◆ **PROBLEM TO WORK ON**
Only the lines from the one containing "C2: 1.5uF (plus" through the end of the listing belong in the answer, repeated exactly, with no pictures.
+ + + + +
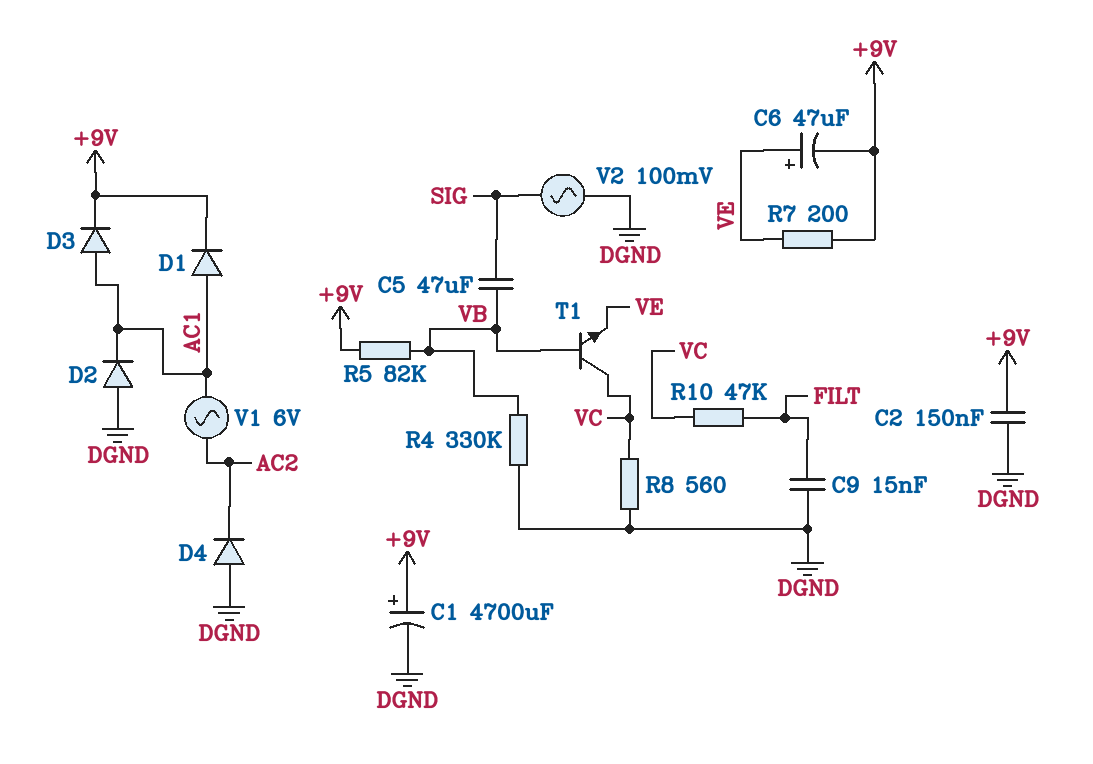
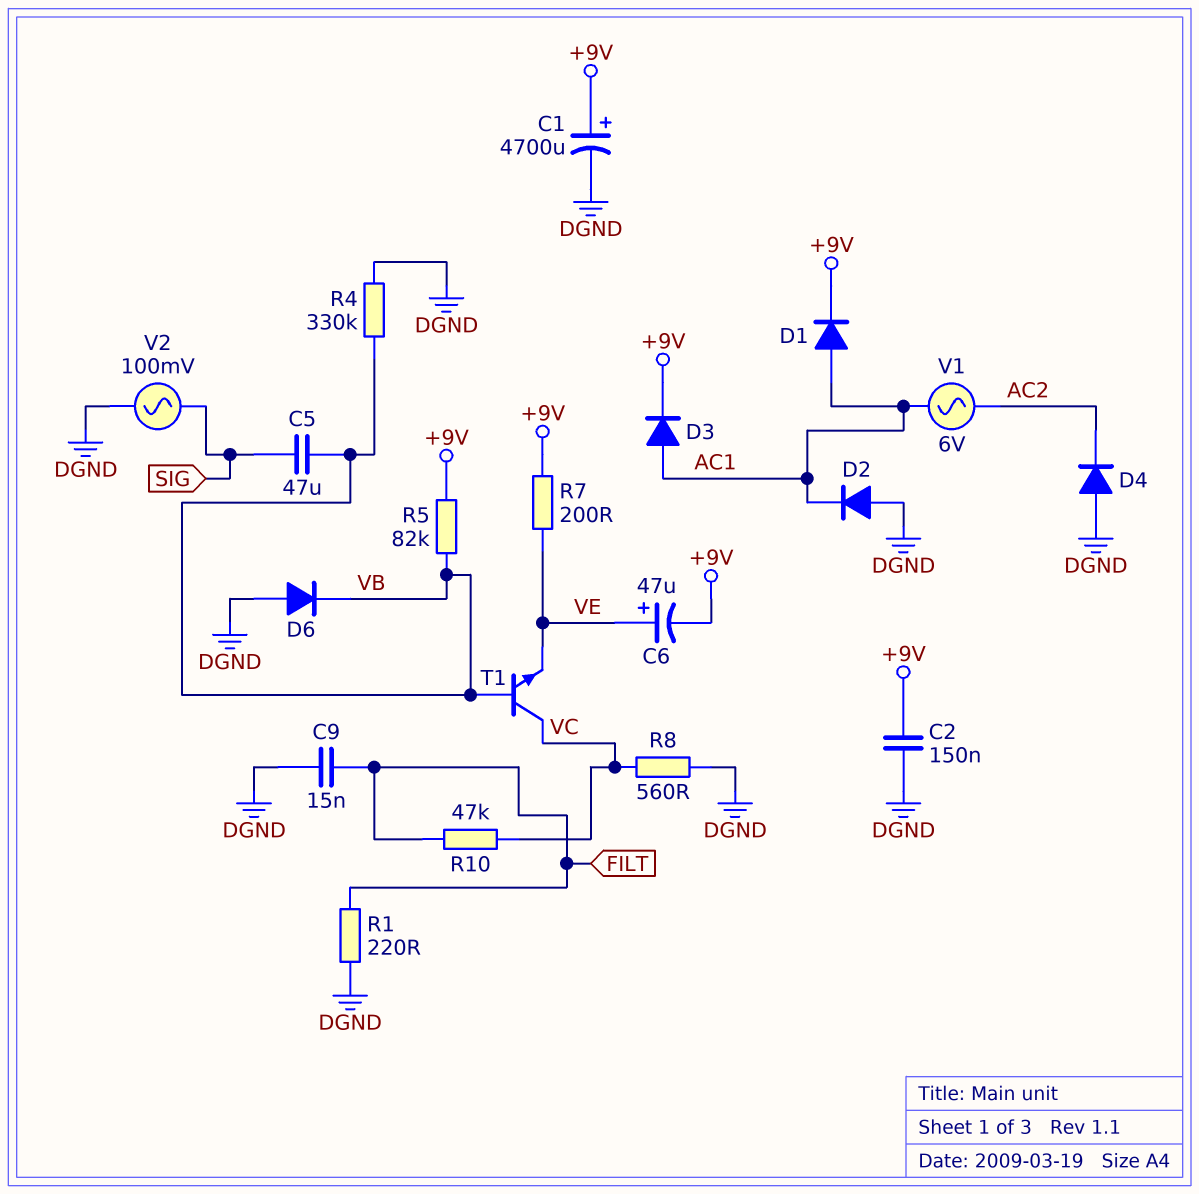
D6: none -> diode (A DGND, K VB)
R1: none -> 220 (DGND, FILT)

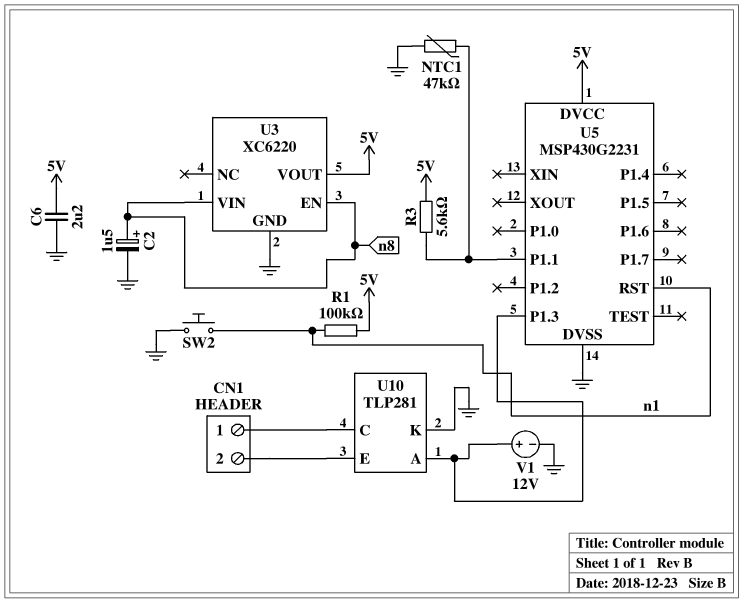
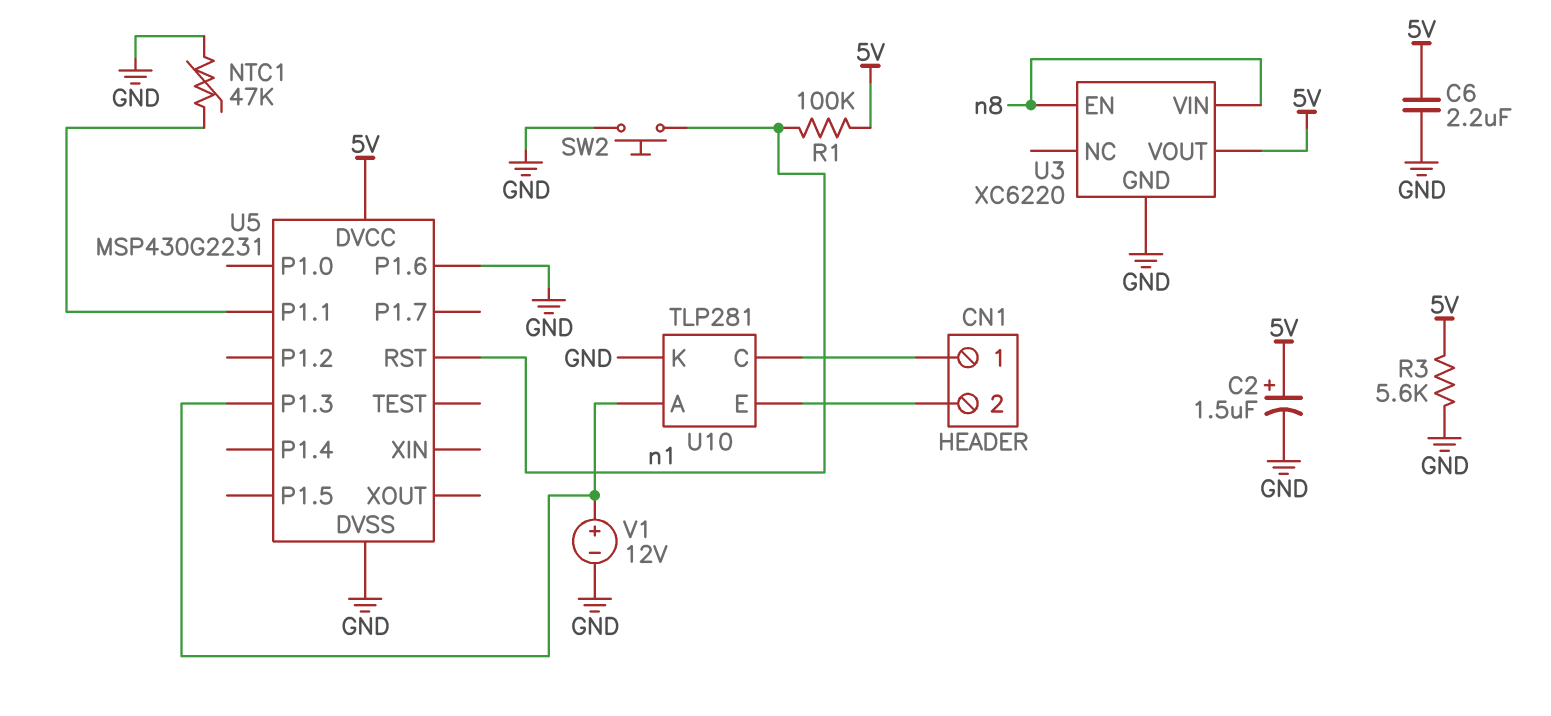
C2: 1.5uF (plus n8, minus GND) -> 1.5uF (plus 5V, minus GND)
R3: 5.6k (5V, U5/P1.1) -> 5.6k (5V, GND)
U5 pin P1.6: none -> GND

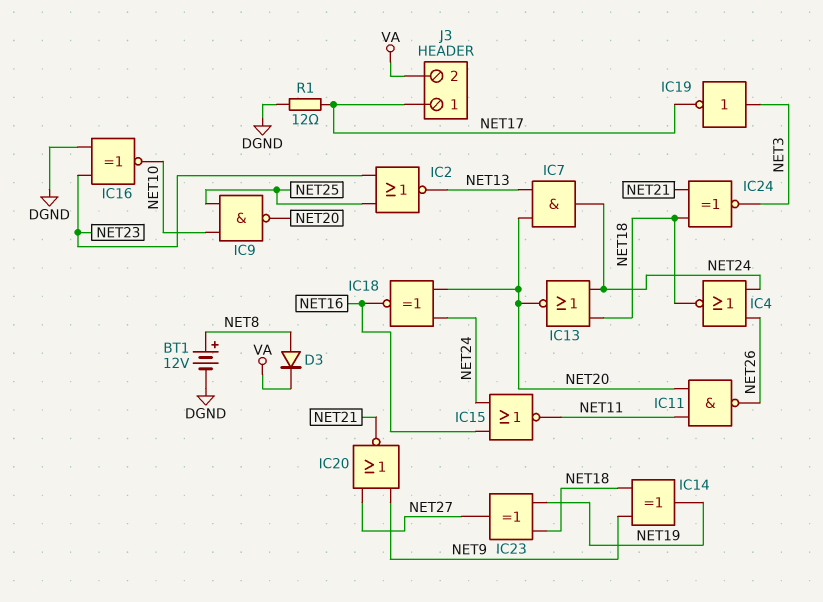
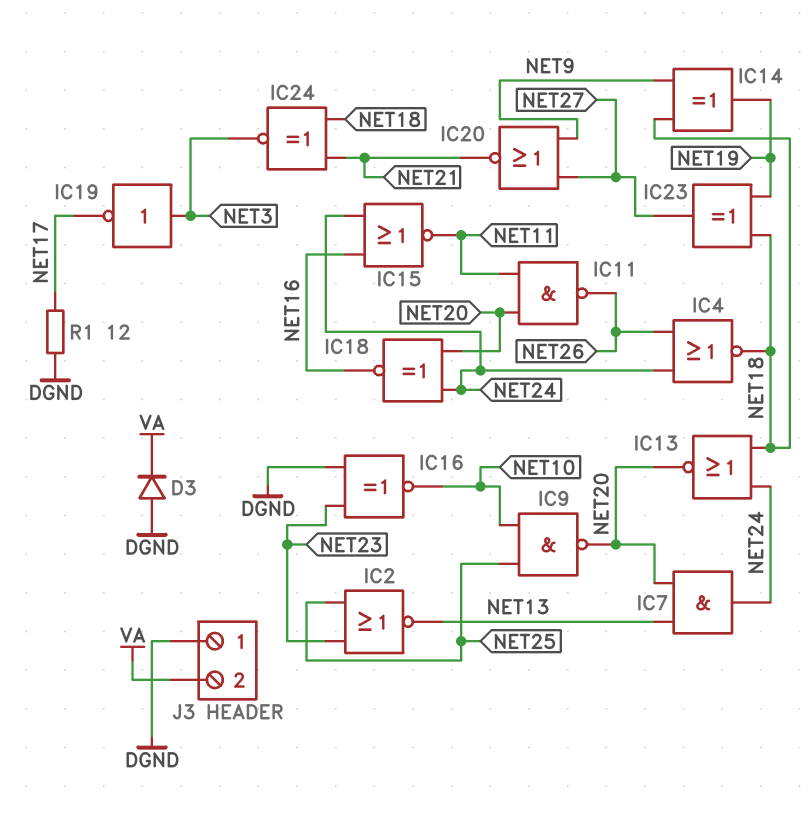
BT1: 12V (plus NET8, minus DGND) -> none
D3: diode (A NET8, K VA) -> diode (A DGND, K VA)
J3 pin 1: NET17 -> DGND

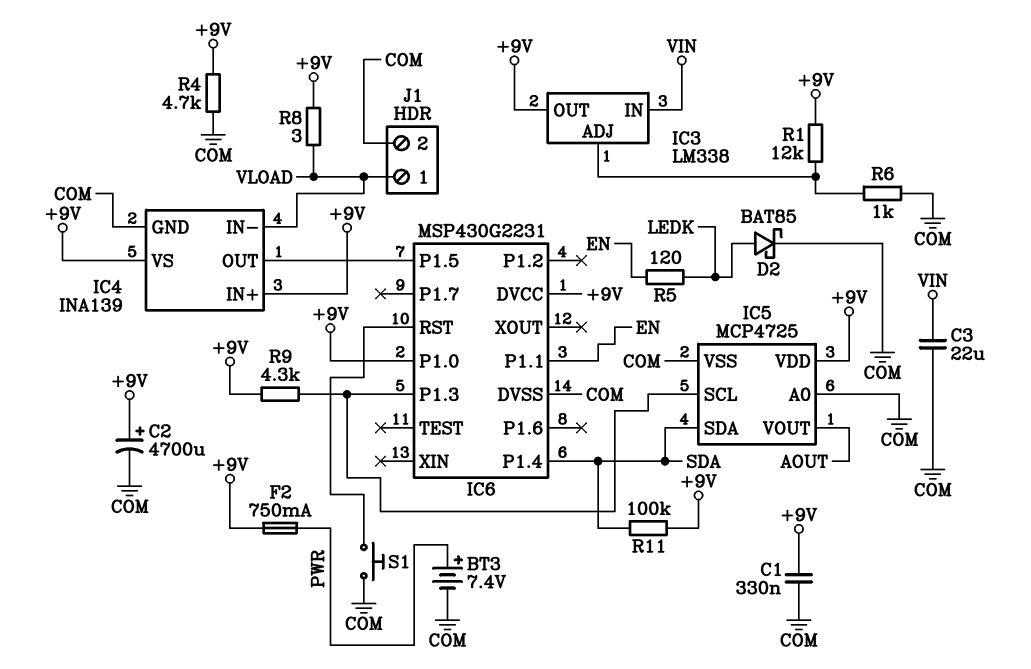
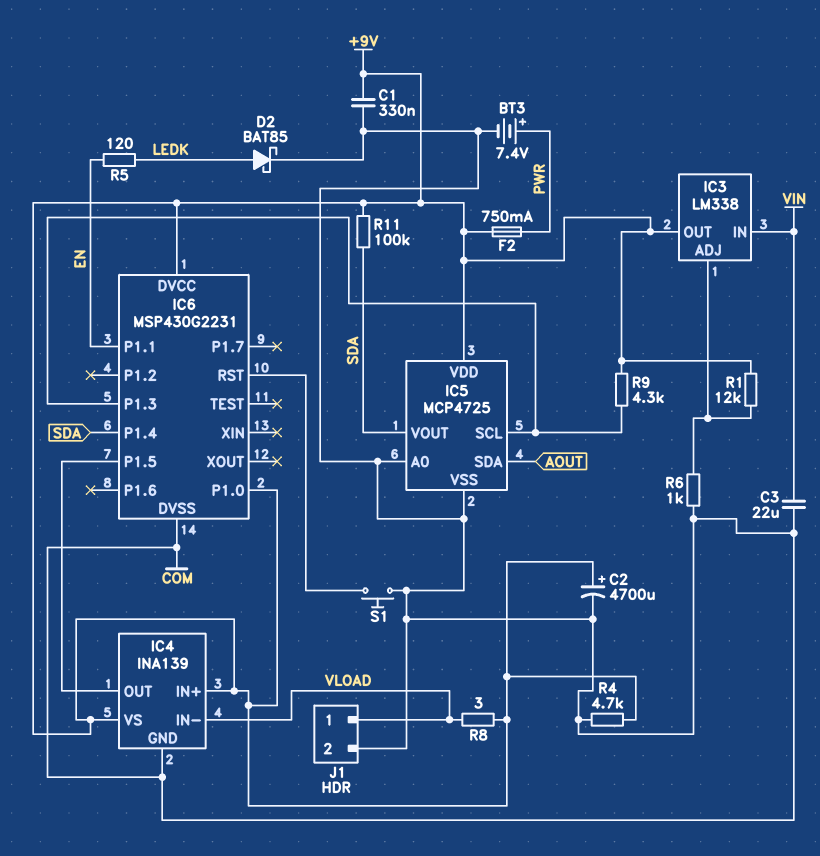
IC5 pin SDA: SDA -> AOUT
IC5 pin VOUT: AOUT -> SDA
+ + + + +
◆ **EXERCISE RESULT**
C2: 1.5uF (plus n8, minus GND) -> 1.5uF (plus 5V, minus GND)
R3: 5.6k (5V, U5/P1.1) -> 5.6k (5V, GND)
U5 pin P1.6: none -> GND

BT1: 12V (plus NET8, minus DGND) -> none
D3: diode (A NET8, K VA) -> diode (A DGND, K VA)
J3 pin 1: NET17 -> DGND

IC5 pin SDA: SDA -> AOUT
IC5 pin VOUT: AOUT -> SDA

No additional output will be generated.